■ Excerpted data:
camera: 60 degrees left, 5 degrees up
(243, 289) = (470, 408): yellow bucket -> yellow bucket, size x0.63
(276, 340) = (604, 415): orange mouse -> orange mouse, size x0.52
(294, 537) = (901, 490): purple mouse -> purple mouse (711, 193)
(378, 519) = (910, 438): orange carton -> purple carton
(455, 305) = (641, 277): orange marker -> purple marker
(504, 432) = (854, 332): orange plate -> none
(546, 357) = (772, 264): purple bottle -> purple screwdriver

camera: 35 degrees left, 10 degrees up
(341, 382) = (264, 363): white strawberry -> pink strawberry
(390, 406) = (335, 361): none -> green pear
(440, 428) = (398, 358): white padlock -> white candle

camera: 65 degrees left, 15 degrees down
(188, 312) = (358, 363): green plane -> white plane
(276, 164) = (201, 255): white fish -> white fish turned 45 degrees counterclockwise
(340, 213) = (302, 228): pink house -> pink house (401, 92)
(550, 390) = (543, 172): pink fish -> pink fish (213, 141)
---
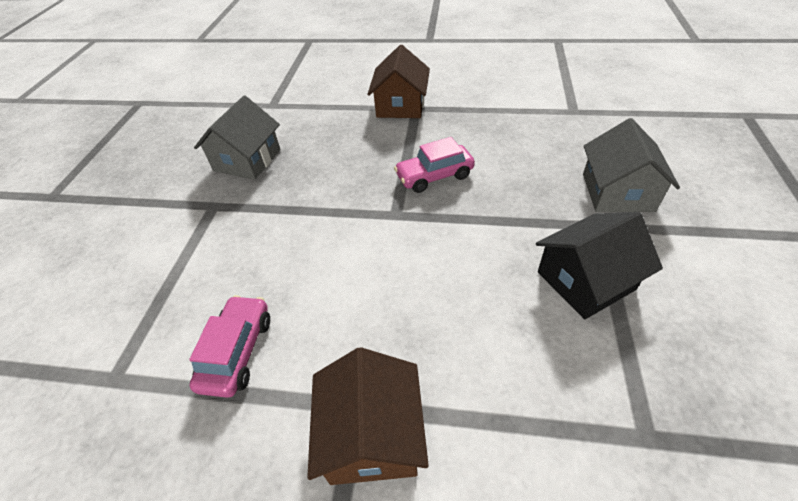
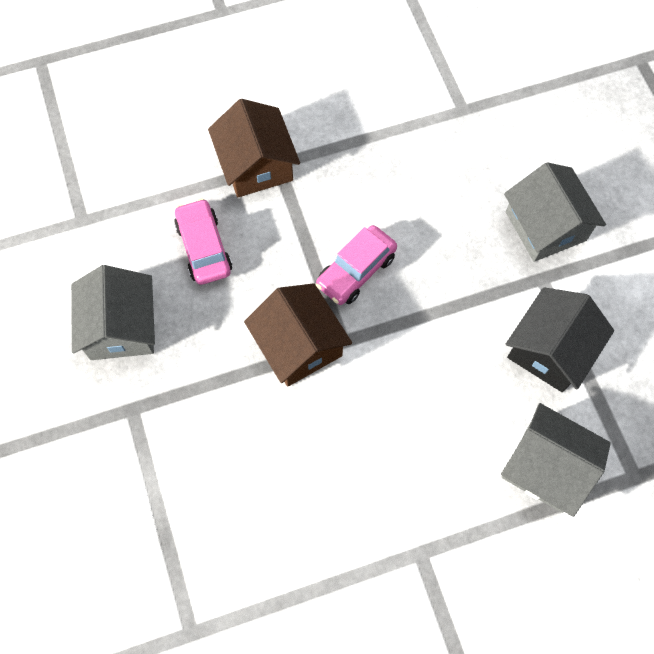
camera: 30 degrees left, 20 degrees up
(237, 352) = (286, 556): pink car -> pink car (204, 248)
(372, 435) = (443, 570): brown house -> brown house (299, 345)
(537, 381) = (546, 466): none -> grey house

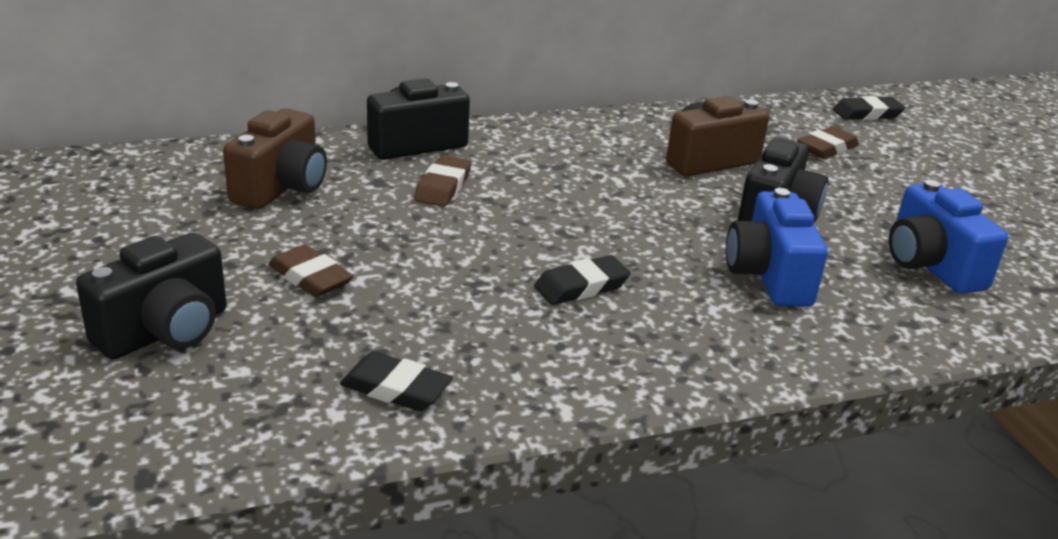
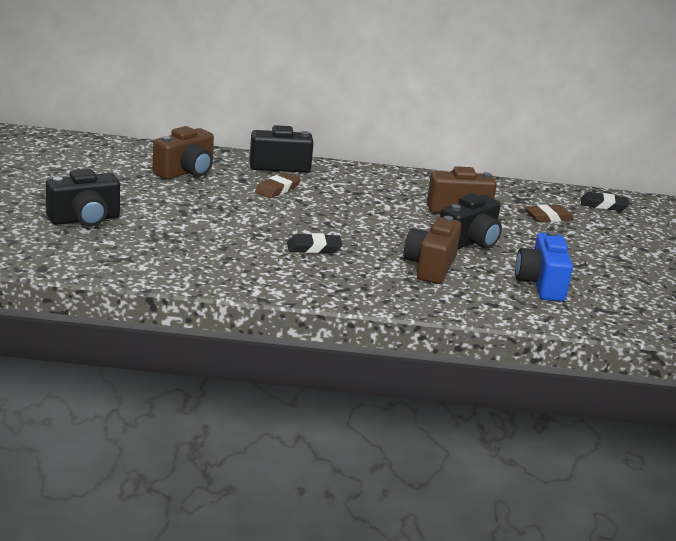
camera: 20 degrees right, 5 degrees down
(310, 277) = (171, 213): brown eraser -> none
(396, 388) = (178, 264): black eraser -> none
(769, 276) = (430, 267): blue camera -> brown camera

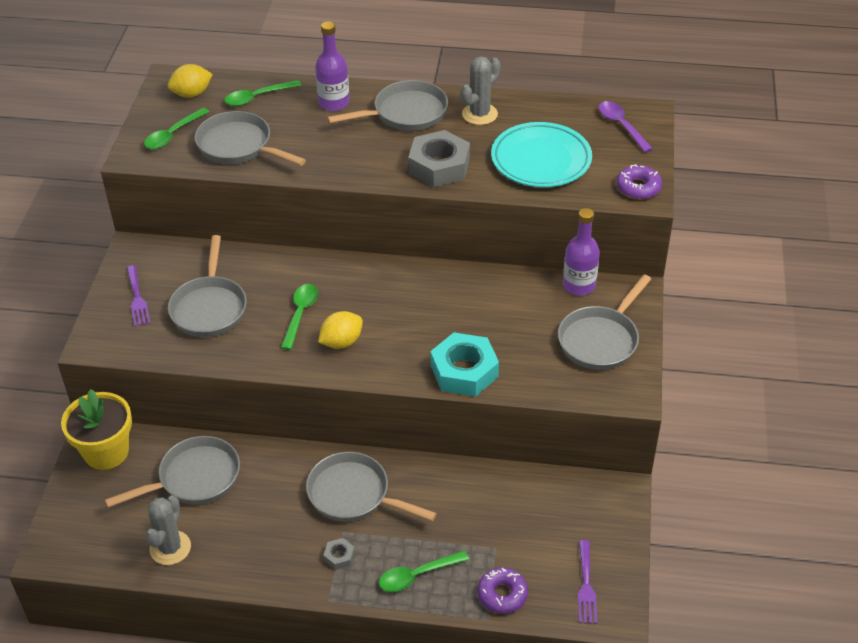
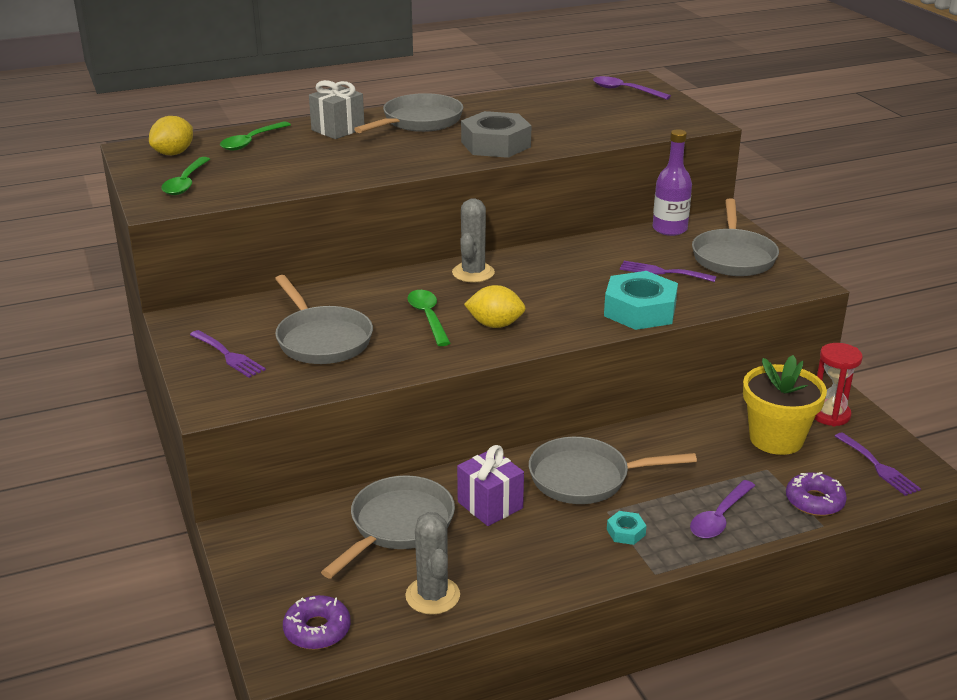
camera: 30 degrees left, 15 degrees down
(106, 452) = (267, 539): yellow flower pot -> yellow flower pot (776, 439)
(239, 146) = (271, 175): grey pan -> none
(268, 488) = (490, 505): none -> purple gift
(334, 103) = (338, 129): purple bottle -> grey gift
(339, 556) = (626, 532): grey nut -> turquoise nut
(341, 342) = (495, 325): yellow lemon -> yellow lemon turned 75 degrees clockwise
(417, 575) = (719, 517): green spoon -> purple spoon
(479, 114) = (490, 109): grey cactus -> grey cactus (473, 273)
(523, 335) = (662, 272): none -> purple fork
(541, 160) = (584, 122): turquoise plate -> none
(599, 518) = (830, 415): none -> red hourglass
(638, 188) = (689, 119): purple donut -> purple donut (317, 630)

■ Task objective:
Reproduce exactly the lines of the data above that run from the line with "(237, 352) = (286, 556): pink" down to the line with "camera: 20 degrees right, 5 degrees down", both ends included. Pictures do not belong in the copy.

■ Task answer:
(237, 352) = (286, 556): pink car -> pink car (204, 248)
(372, 435) = (443, 570): brown house -> brown house (299, 345)
(537, 381) = (546, 466): none -> grey house

camera: 20 degrees right, 5 degrees down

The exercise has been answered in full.